What you should do ::
Reproduce the data below word for word, setting aside any picture it holds.

Material provided ::
⁂

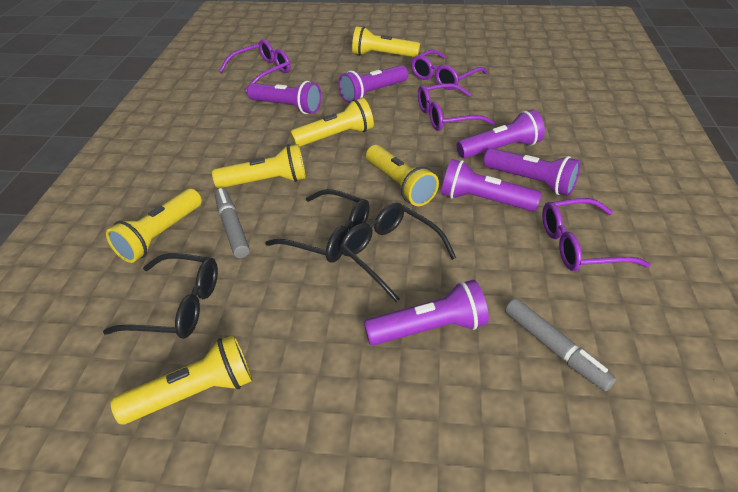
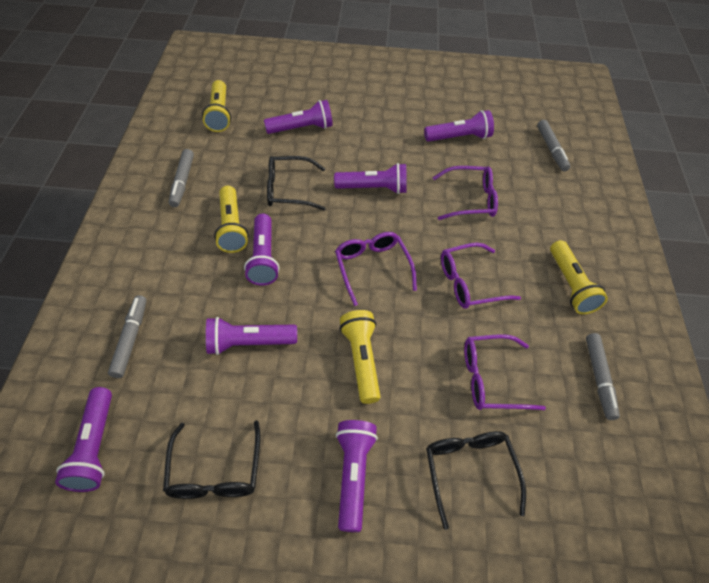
grey marker: 2 -> 4
purple flashlight: 6 -> 7
yellow flashlight: 6 -> 4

⁂

Answer box ::
grey marker: 2 -> 4
purple flashlight: 6 -> 7
yellow flashlight: 6 -> 4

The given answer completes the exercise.